- _DIRECTIONS_: Everything in the listing should be transcribed exactly, apart from the pictures.

>>>

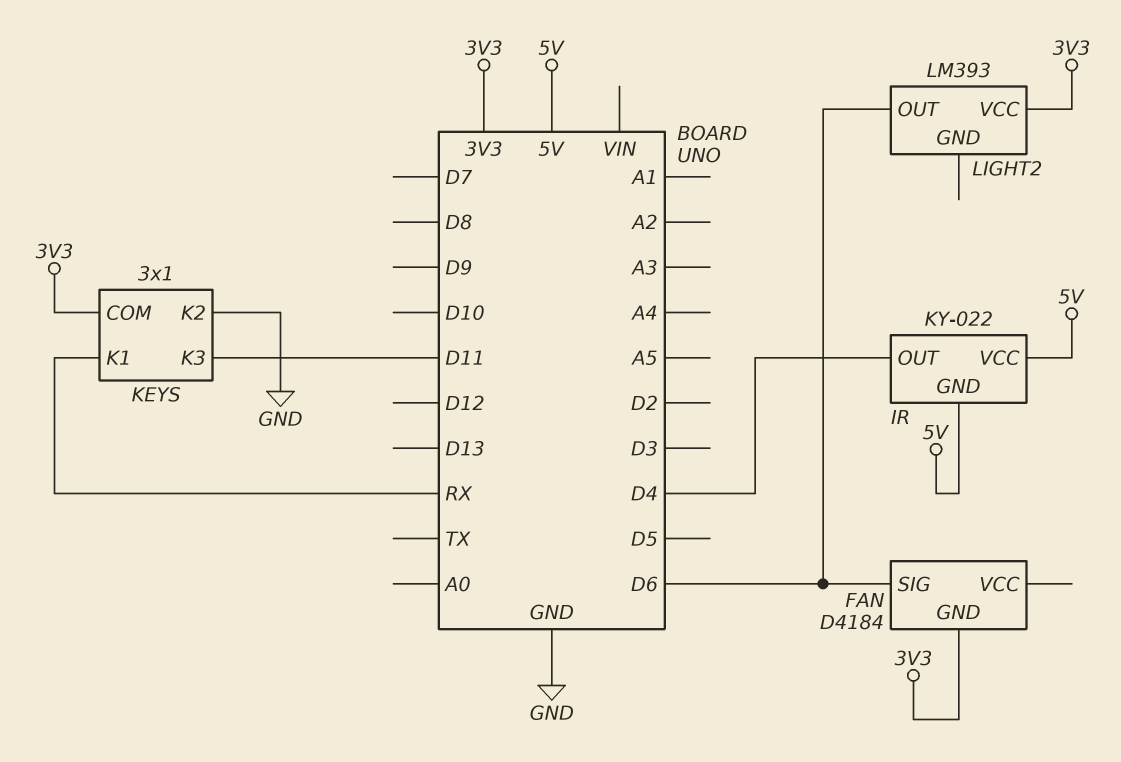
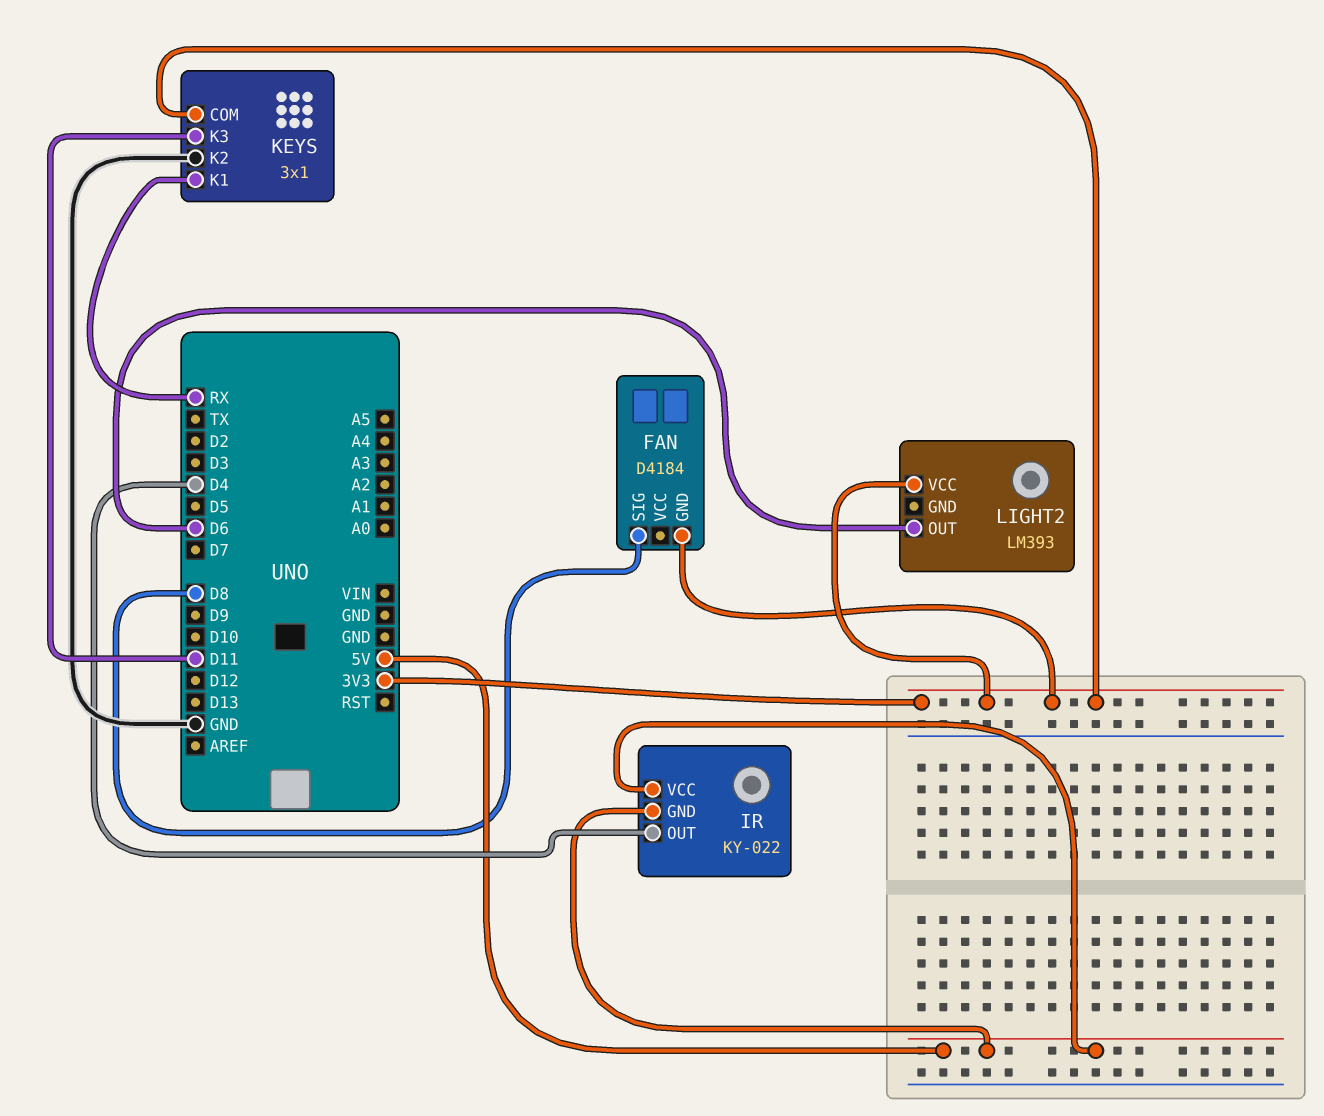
FAN pin SIG: D6 -> D8

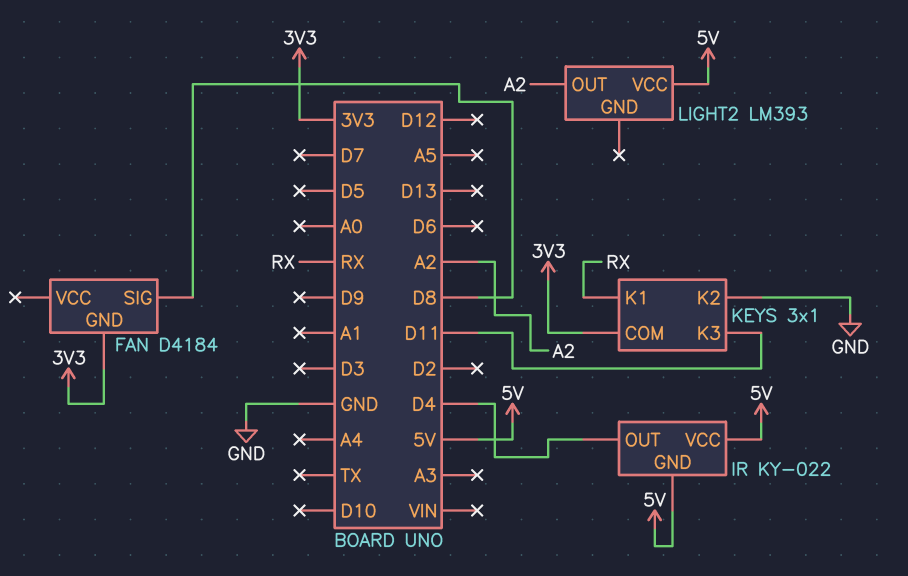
LIGHT2 pin OUT: D6 -> A2
LIGHT2 pin VCC: 3V3 -> 5V

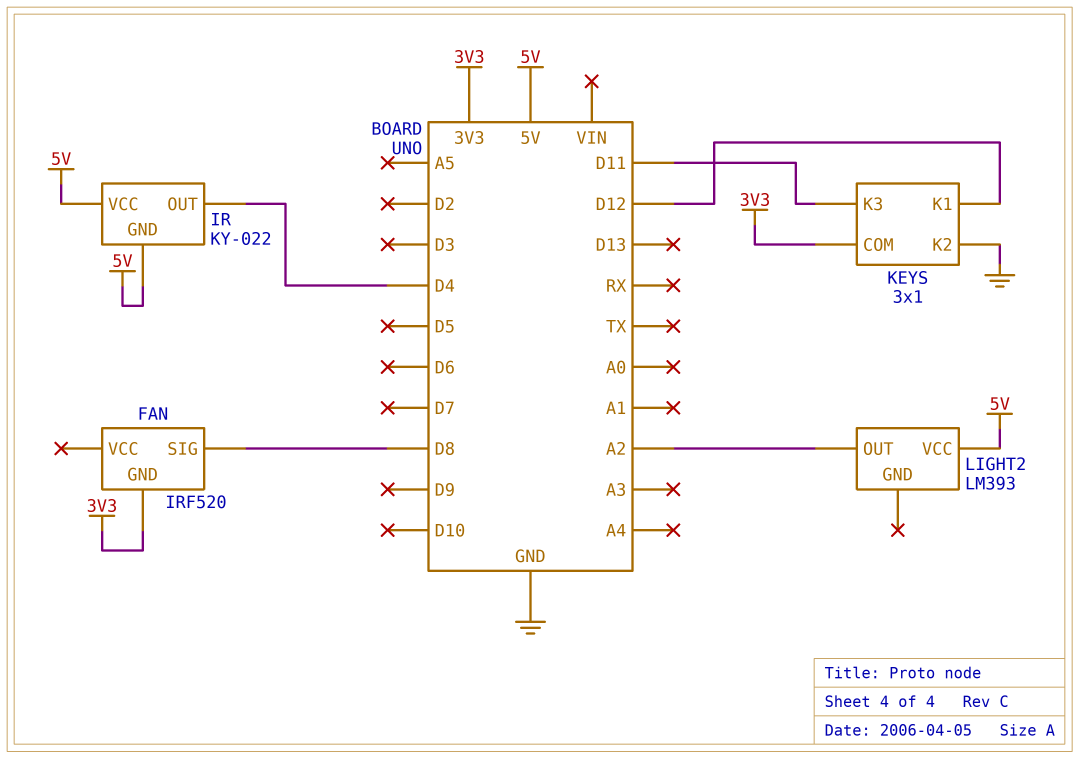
FAN: D4184 -> IRF520
KEYS pin K1: RX -> D12

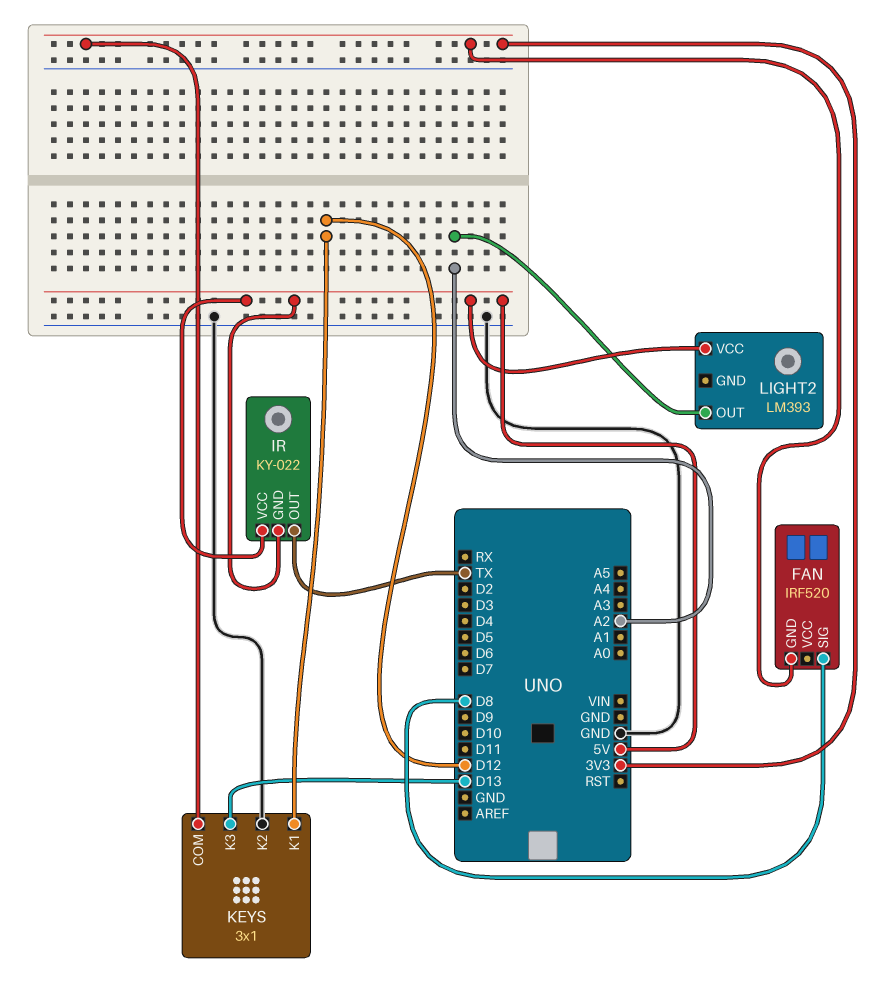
IR pin OUT: D4 -> TX
KEYS pin K3: D11 -> D13

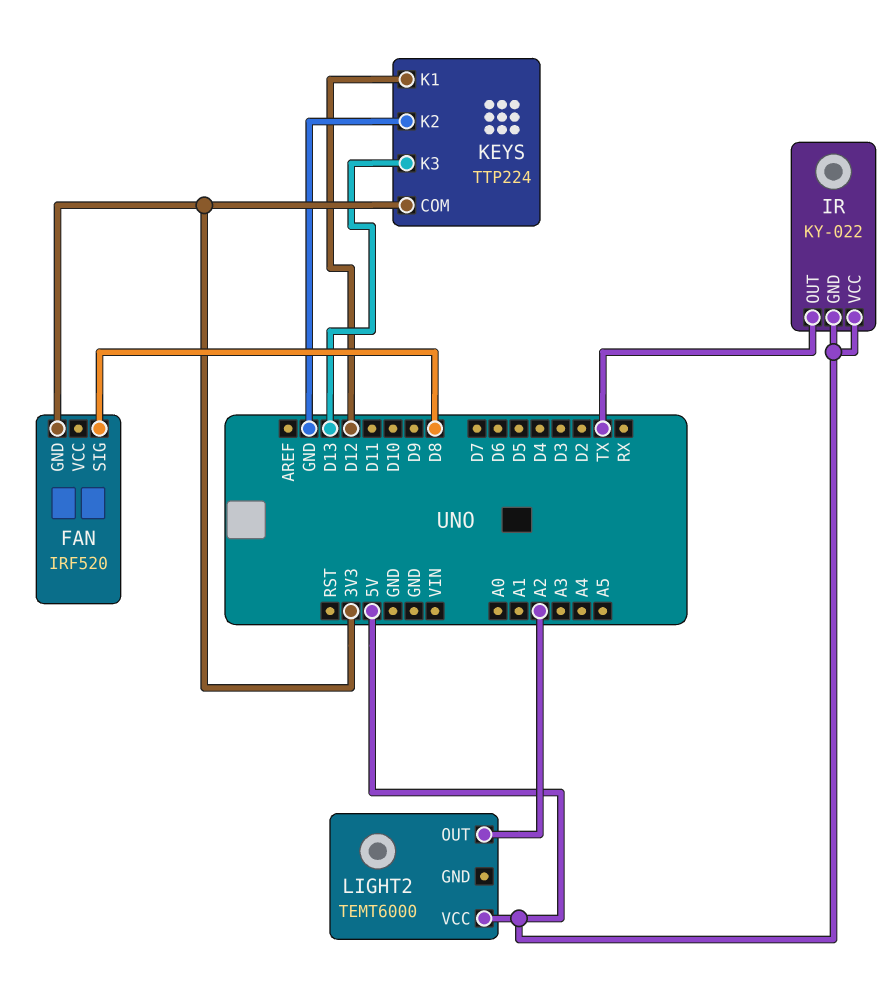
KEYS: 3x1 -> TTP224
LIGHT2: LM393 -> TEMT6000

<<<

- _SOLUTION FOR THIS TASK_:
FAN pin SIG: D6 -> D8

LIGHT2 pin OUT: D6 -> A2
LIGHT2 pin VCC: 3V3 -> 5V

FAN: D4184 -> IRF520
KEYS pin K1: RX -> D12

IR pin OUT: D4 -> TX
KEYS pin K3: D11 -> D13

KEYS: 3x1 -> TTP224
LIGHT2: LM393 -> TEMT6000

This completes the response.